▸ **SOURCE DATA**
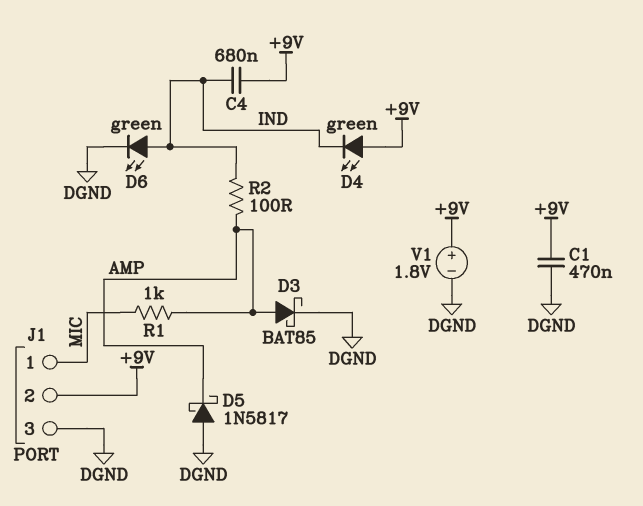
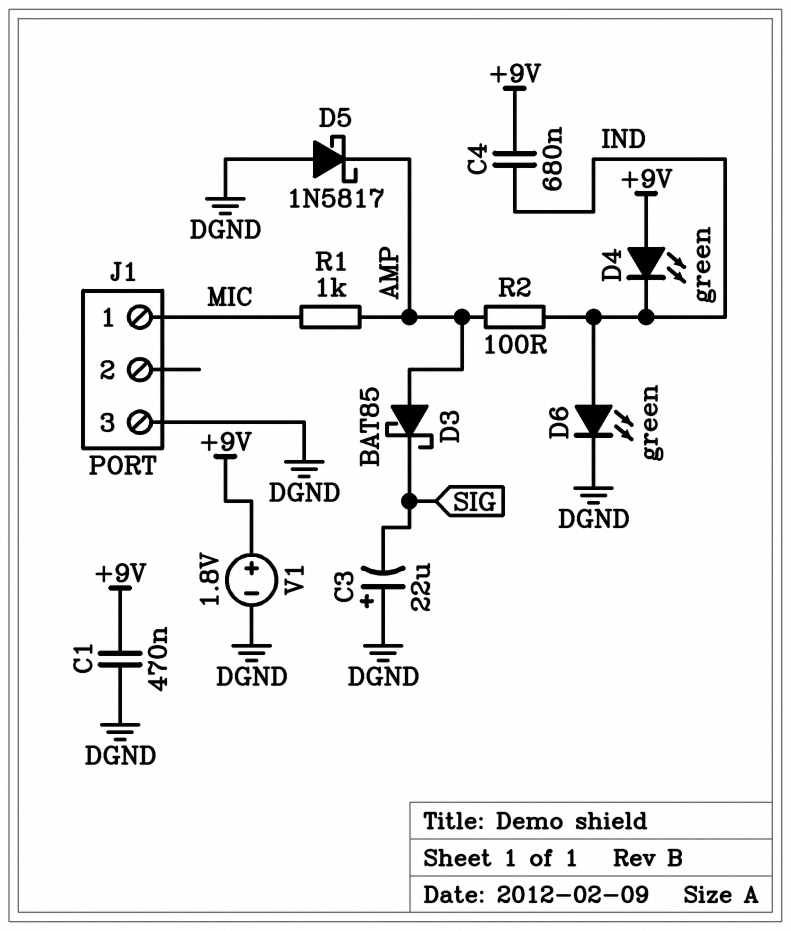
C3: none -> 22uF (plus DGND, minus SIG)
D3: schottky BAT85 (A AMP, K DGND) -> schottky BAT85 (A AMP, K SIG)
J1 pin 2: +9V -> none

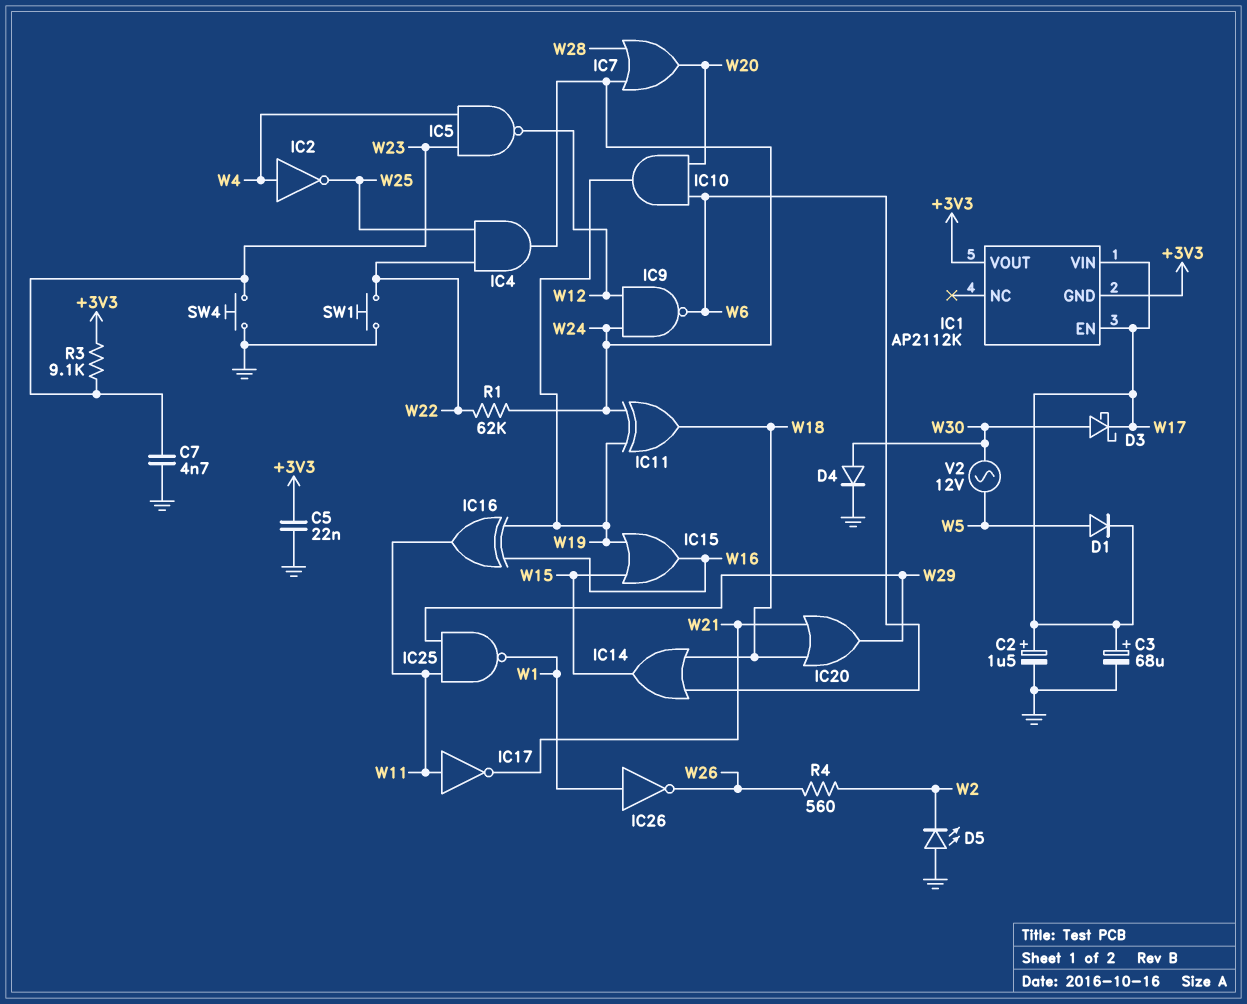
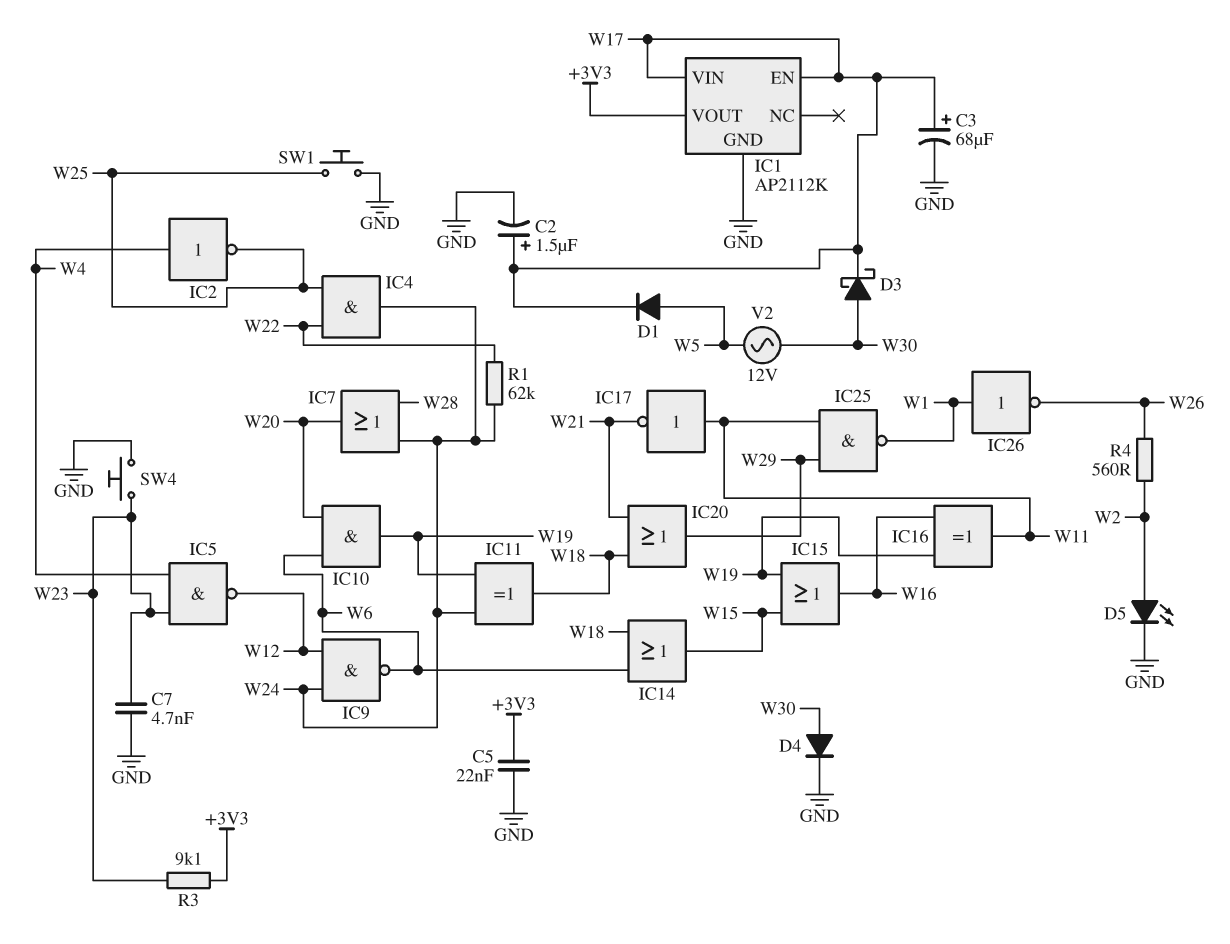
D5: LED (A GND, K W2) -> LED (A W2, K GND)
IC1 pin GND: +3V3 -> GND
SW1: button (GND, W22) -> button (GND, W25)

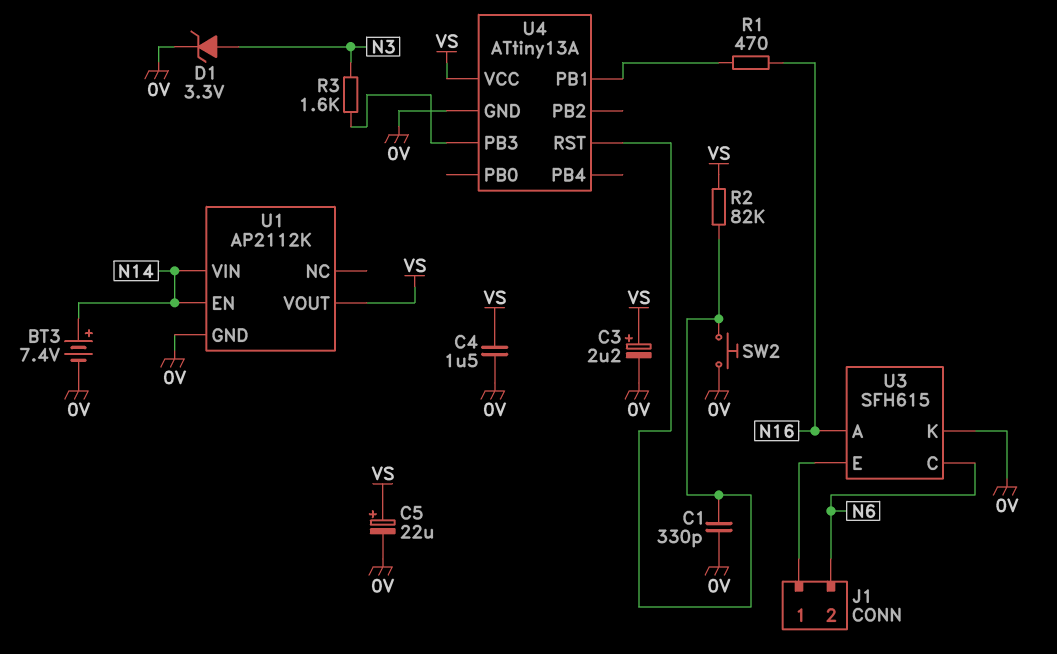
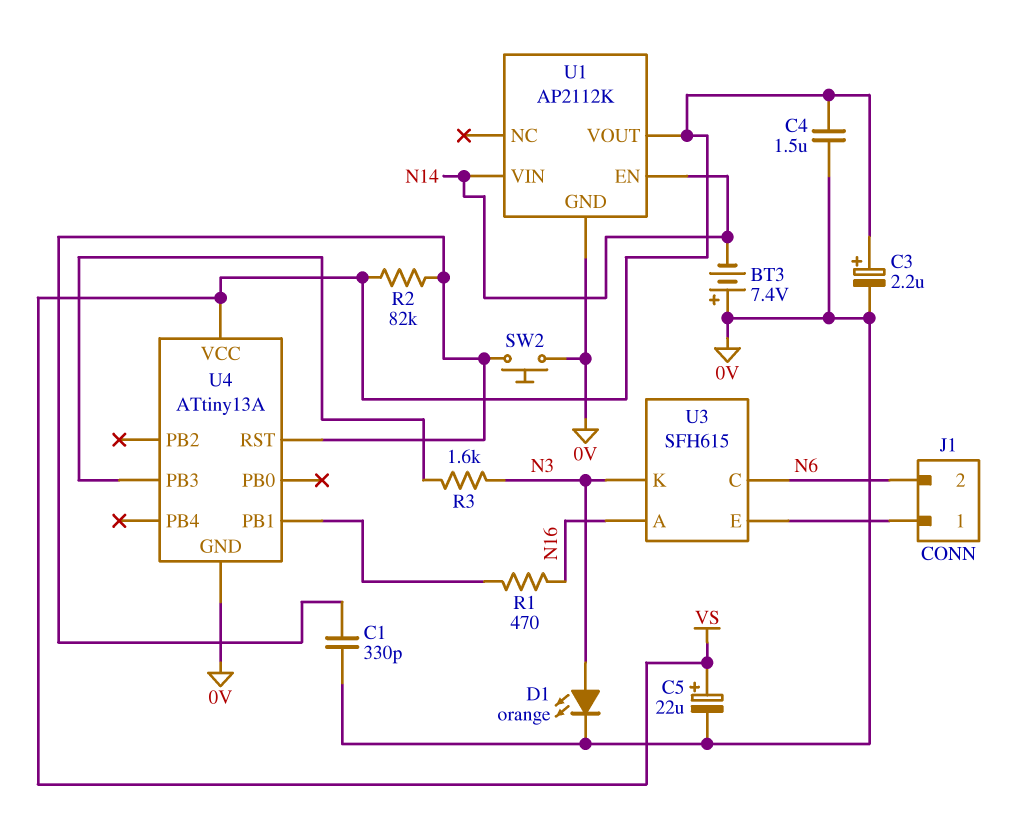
BT3: 7.4V (plus N14, minus 0V) -> 7.4V (plus 0V, minus N14)
D1: zener 3.3V (A N3, K 0V) -> LED orange (A N3, K 0V)
U3 pin K: 0V -> N3

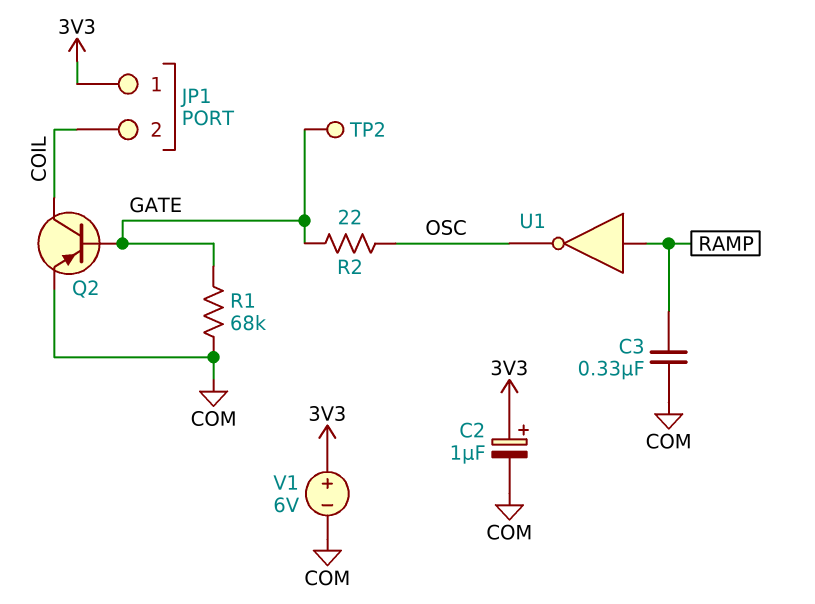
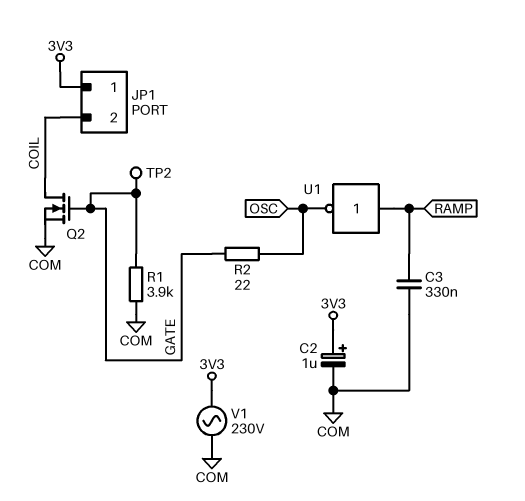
Q2: PNP (B GATE, C COIL, E COM) -> NMOS (G GATE, D COIL, S COM)
R1: 68k (COM, GATE) -> 3.9k (COM, GATE)
V1: 6V (plus 3V3, minus COM) -> AC 230V (3V3, COM)

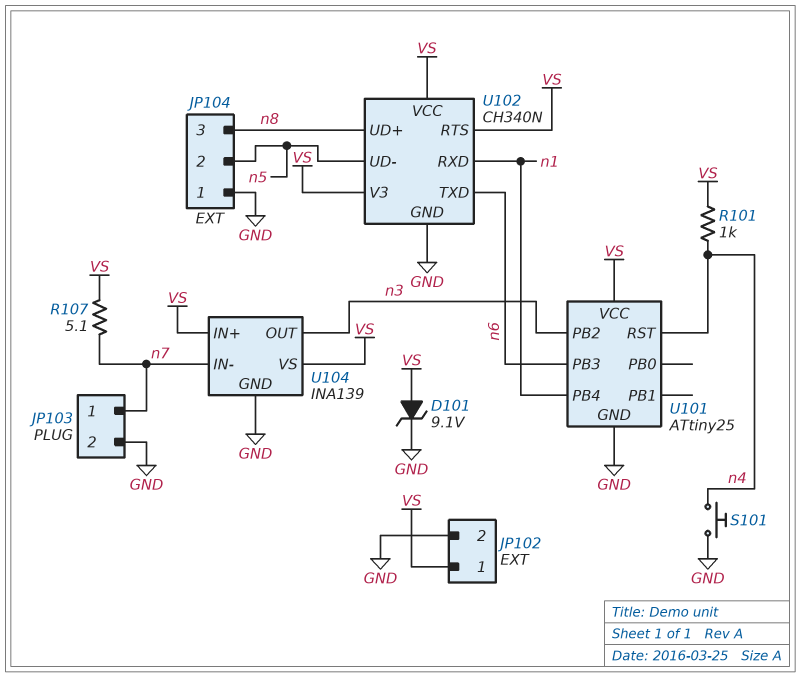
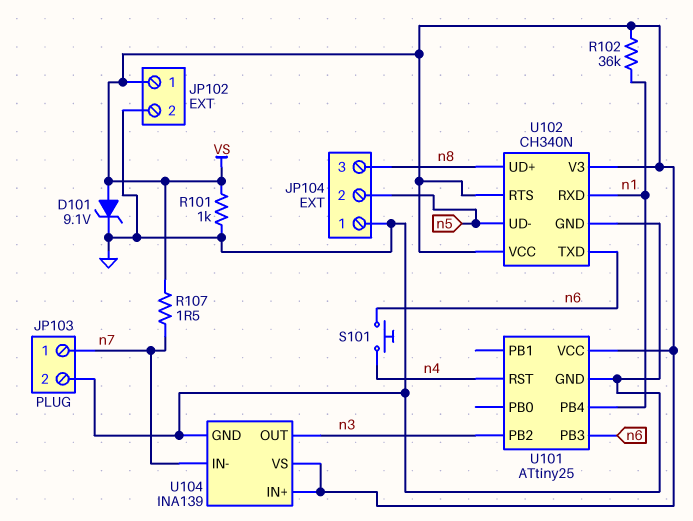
R101: 1k (VS, n4) -> 1k (GND, VS)
R102: none -> 36k (VS, n1)
R107: 5.1 (VS, n7) -> 1.5 (VS, n7)
S101: button (GND, n4) -> button (n4, n6)

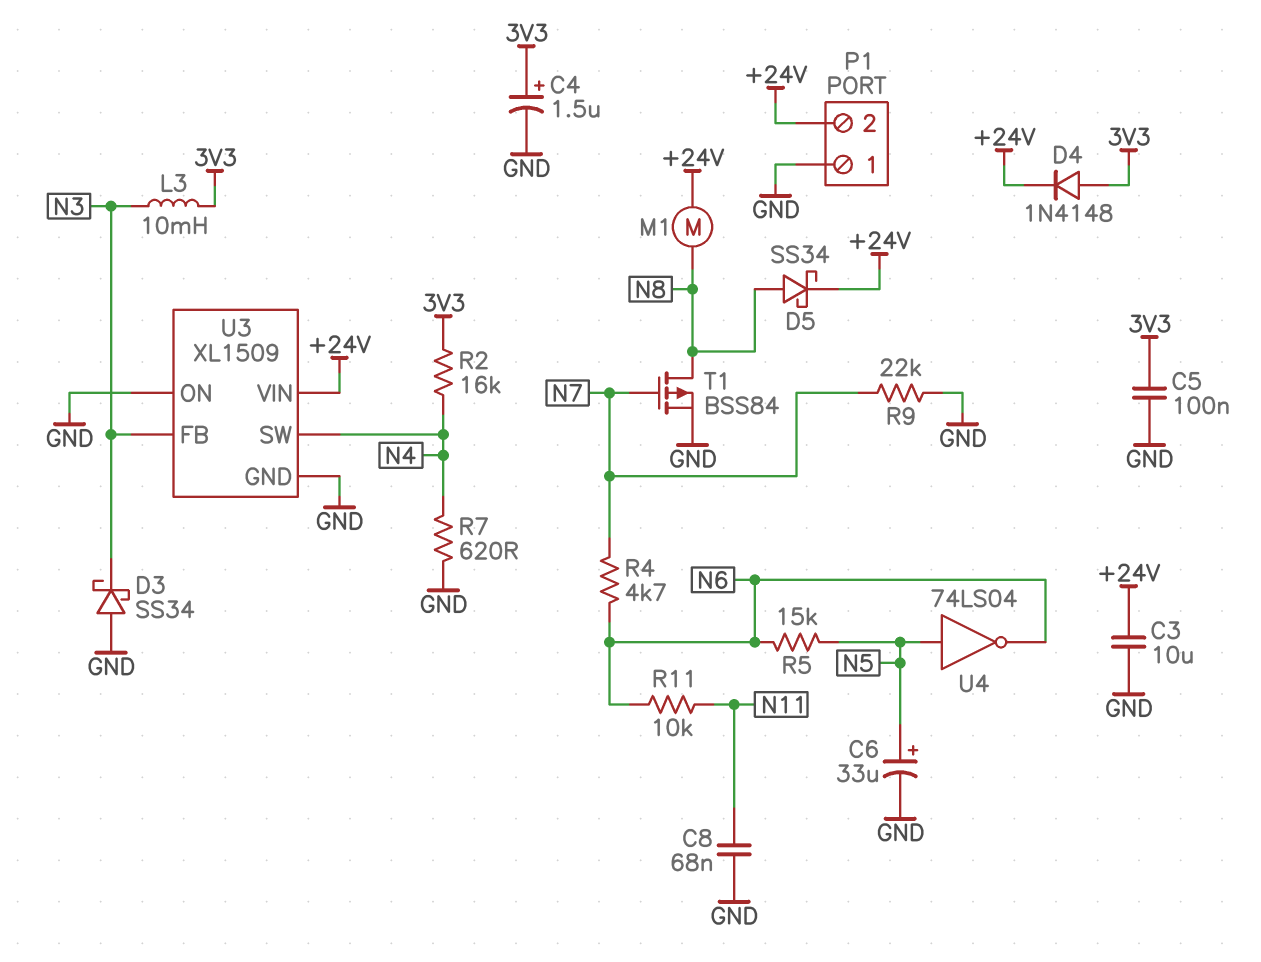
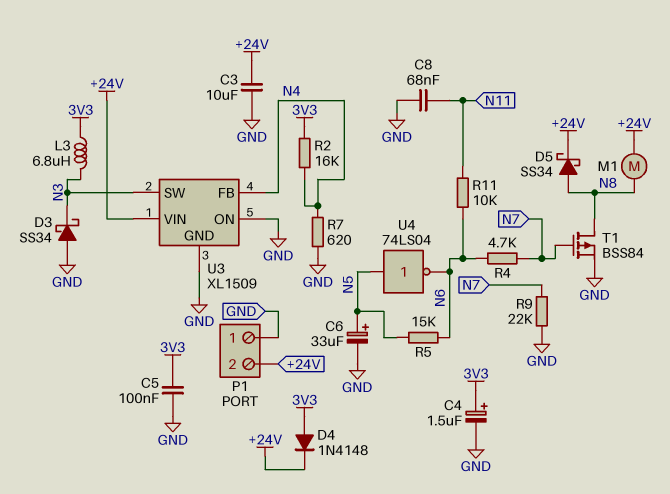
L3: 10mH (3V3, N3) -> 6.8uH (3V3, N3)
U3 pin FB: N3 -> N4
U3 pin SW: N4 -> N3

▸ **TASK REQUIREMENTS**
Print the entries above word for word, without pictures.

▸ **SOLUTION**
C3: none -> 22uF (plus DGND, minus SIG)
D3: schottky BAT85 (A AMP, K DGND) -> schottky BAT85 (A AMP, K SIG)
J1 pin 2: +9V -> none

D5: LED (A GND, K W2) -> LED (A W2, K GND)
IC1 pin GND: +3V3 -> GND
SW1: button (GND, W22) -> button (GND, W25)

BT3: 7.4V (plus N14, minus 0V) -> 7.4V (plus 0V, minus N14)
D1: zener 3.3V (A N3, K 0V) -> LED orange (A N3, K 0V)
U3 pin K: 0V -> N3

Q2: PNP (B GATE, C COIL, E COM) -> NMOS (G GATE, D COIL, S COM)
R1: 68k (COM, GATE) -> 3.9k (COM, GATE)
V1: 6V (plus 3V3, minus COM) -> AC 230V (3V3, COM)

R101: 1k (VS, n4) -> 1k (GND, VS)
R102: none -> 36k (VS, n1)
R107: 5.1 (VS, n7) -> 1.5 (VS, n7)
S101: button (GND, n4) -> button (n4, n6)

L3: 10mH (3V3, N3) -> 6.8uH (3V3, N3)
U3 pin FB: N3 -> N4
U3 pin SW: N4 -> N3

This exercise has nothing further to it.